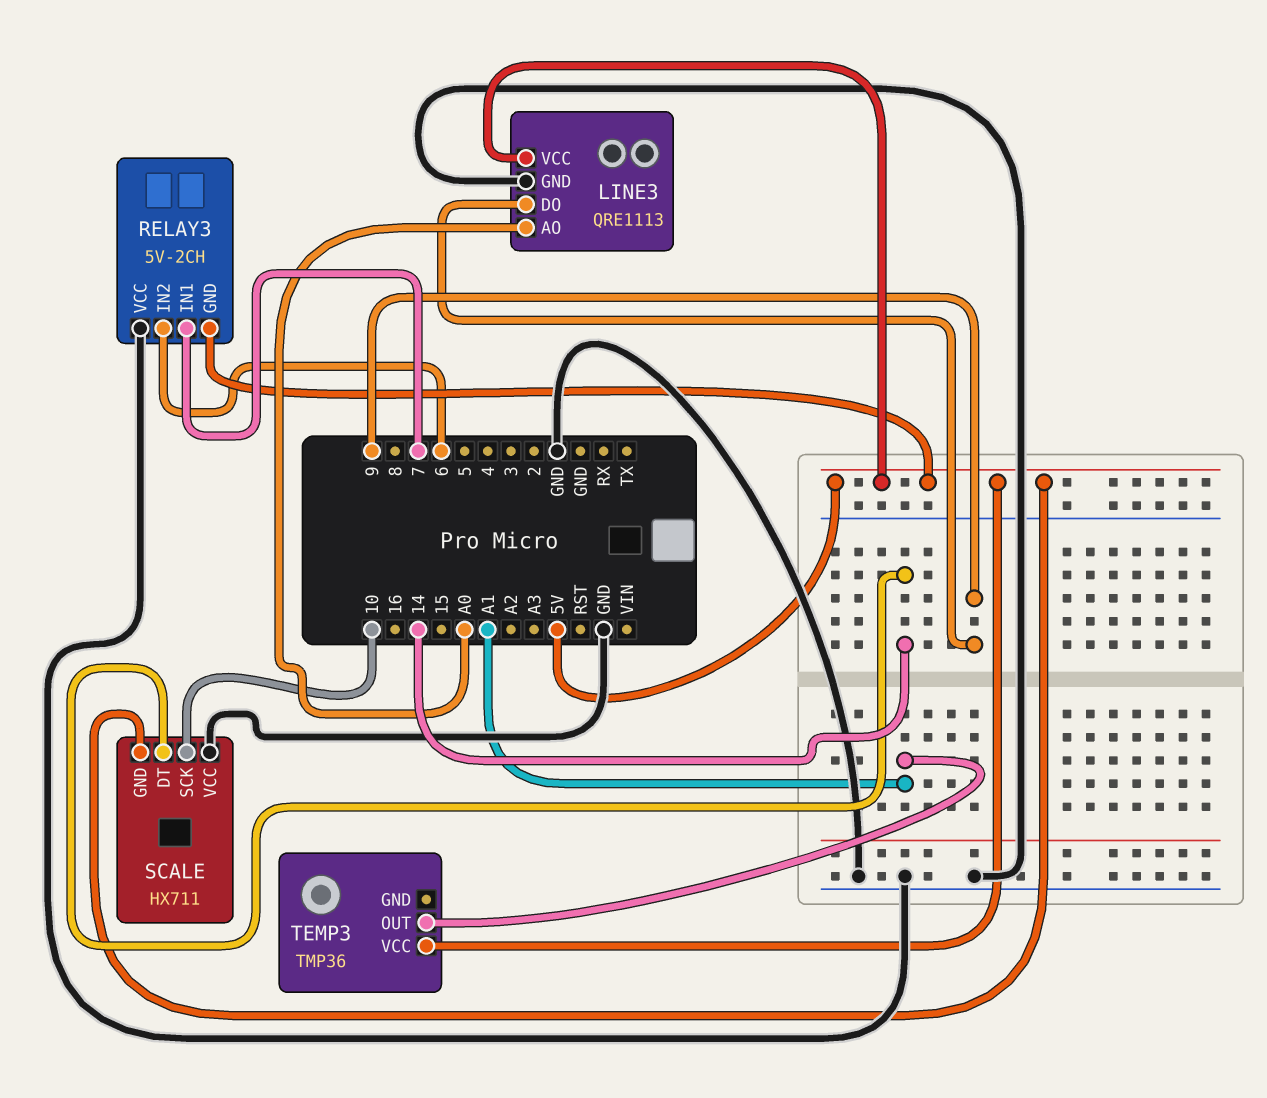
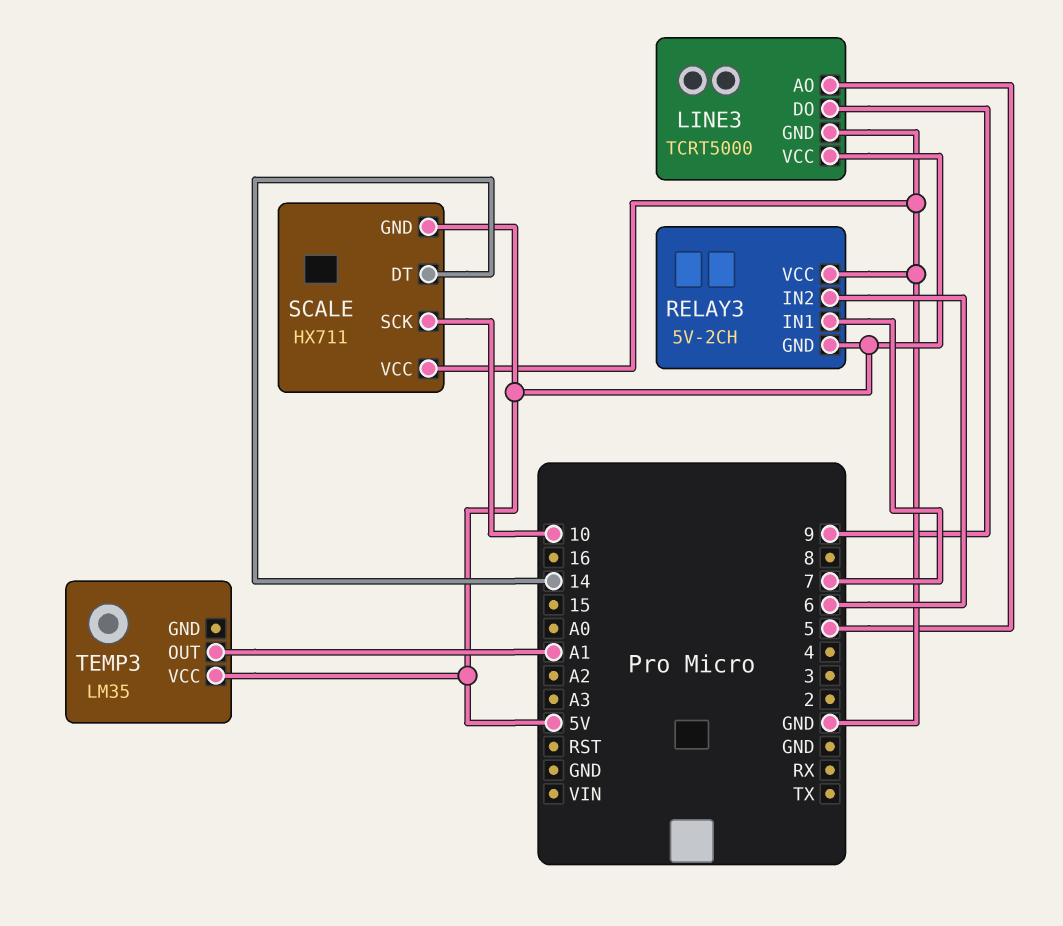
LINE3: QRE1113 -> TCRT5000
LINE3 pin AO: A0 -> 5
TEMP3: TMP36 -> LM35

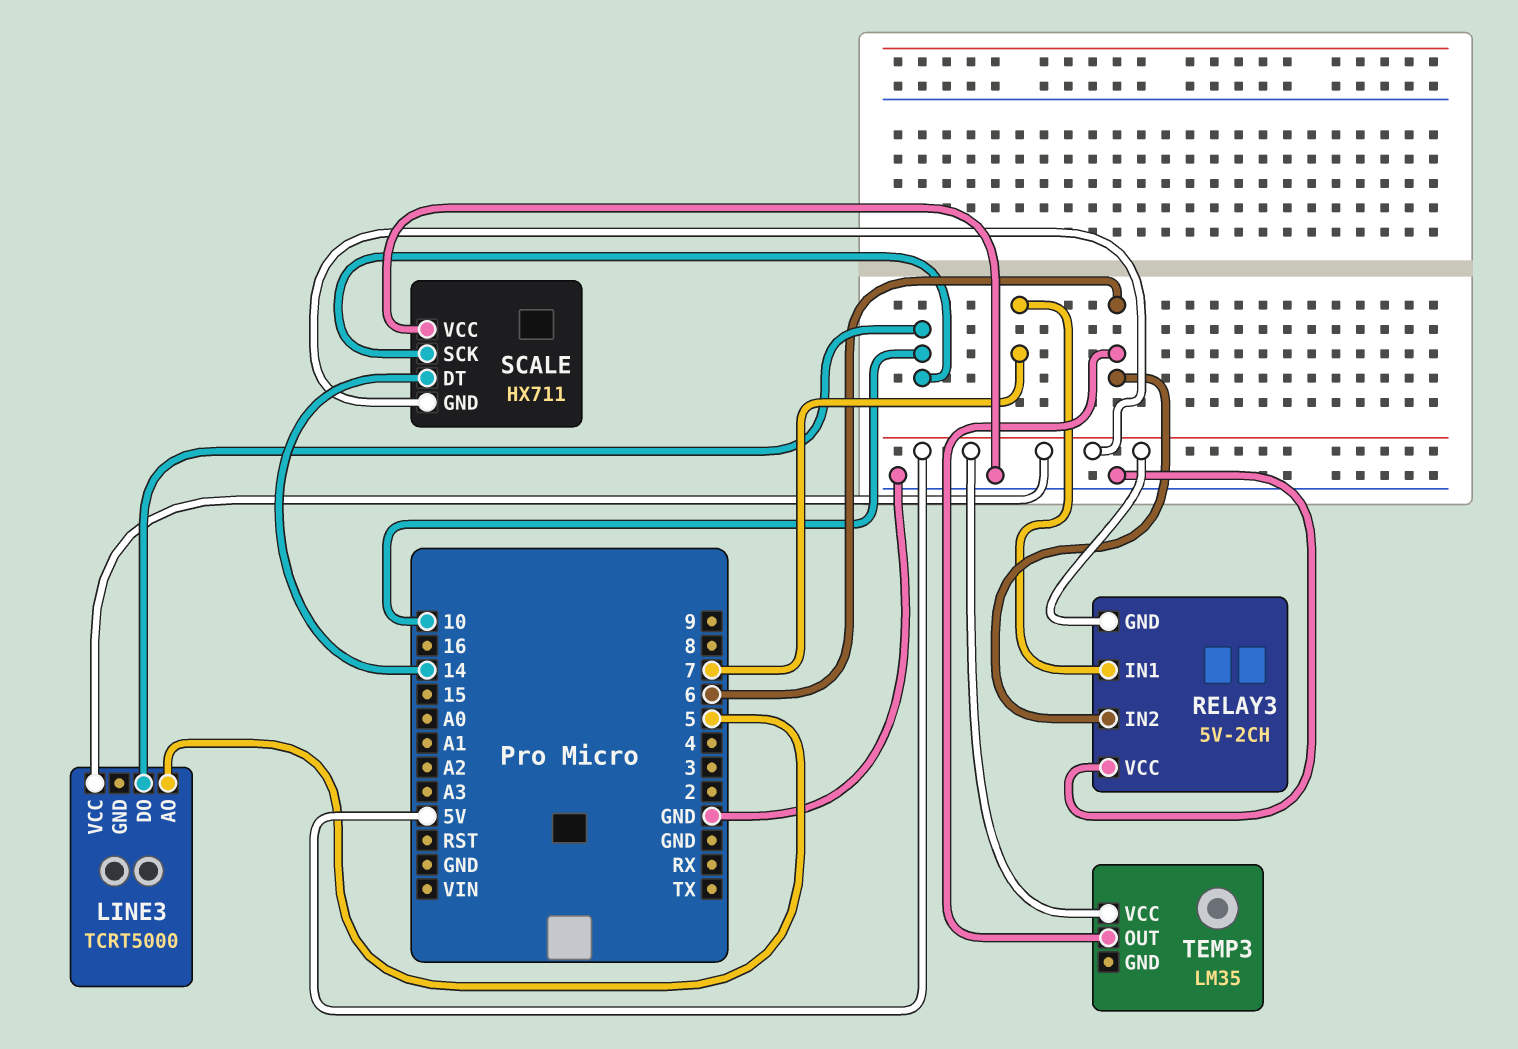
LINE3 pin DO: 9 -> 10
LINE3 pin GND: GND -> none
TEMP3 pin OUT: A1 -> 6

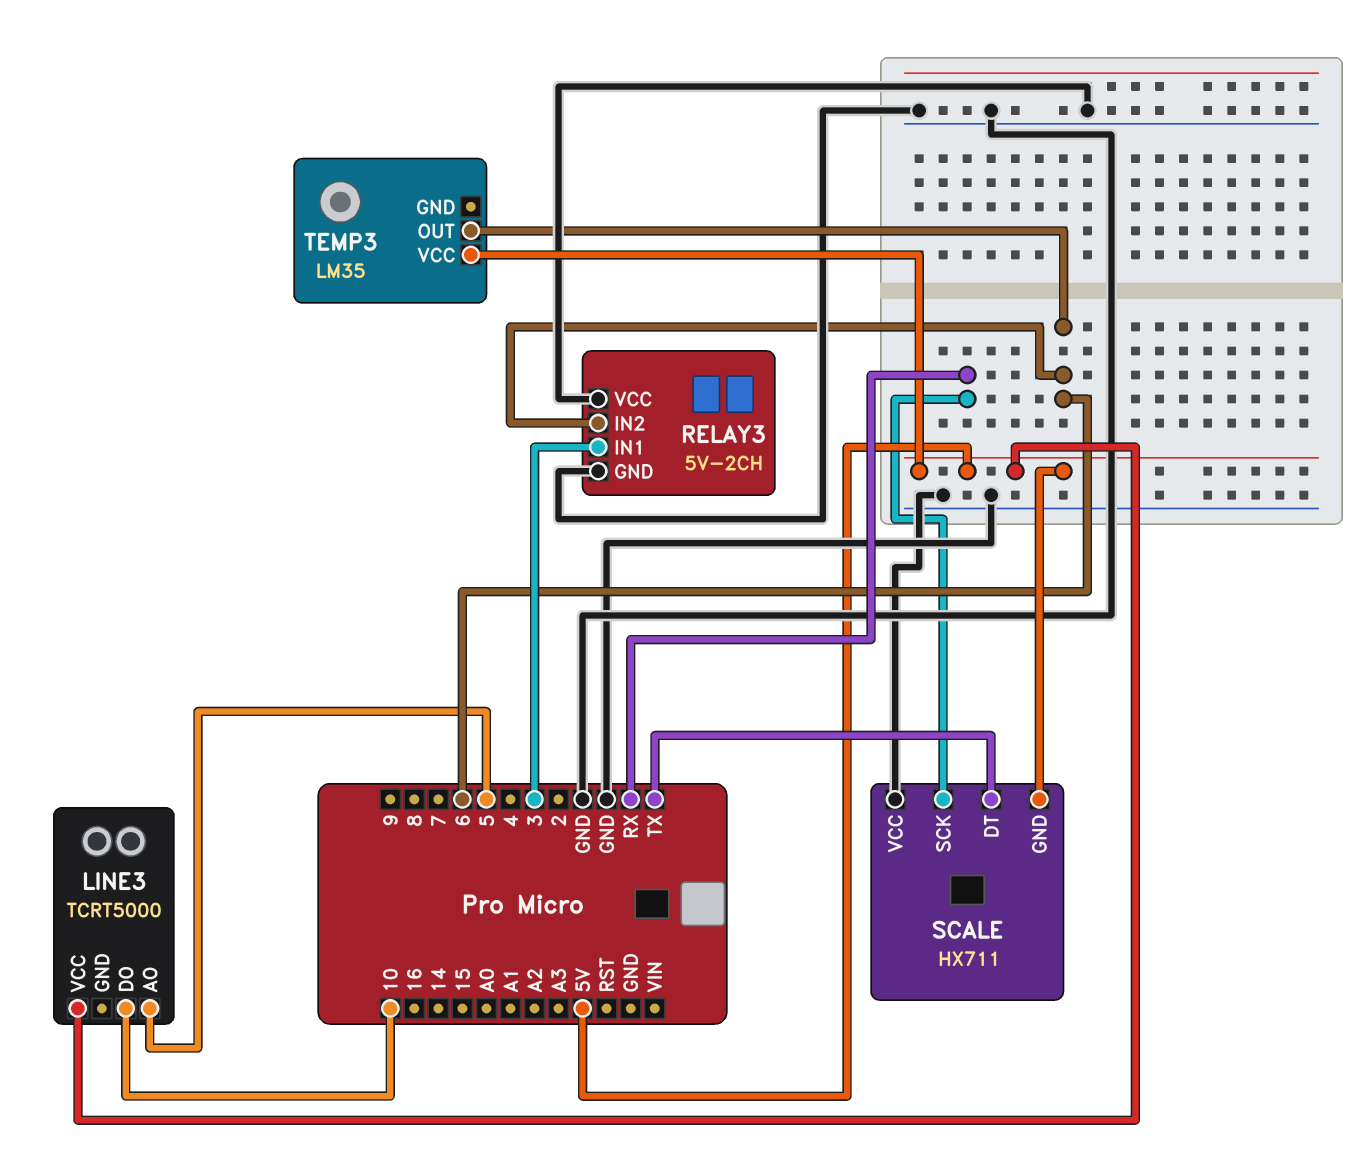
RELAY3 pin GND: 5V -> GND
RELAY3 pin IN1: 7 -> 3
SCALE pin DT: 14 -> TX
SCALE pin SCK: 10 -> RX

◆ **TASK DESCRIPTION**
For this exercise, print all of the entries exactly as they appear, but without pictures.

◆ **ANSWER FOR THIS EXERCISE**
LINE3: QRE1113 -> TCRT5000
LINE3 pin AO: A0 -> 5
TEMP3: TMP36 -> LM35

LINE3 pin DO: 9 -> 10
LINE3 pin GND: GND -> none
TEMP3 pin OUT: A1 -> 6

RELAY3 pin GND: 5V -> GND
RELAY3 pin IN1: 7 -> 3
SCALE pin DT: 14 -> TX
SCALE pin SCK: 10 -> RX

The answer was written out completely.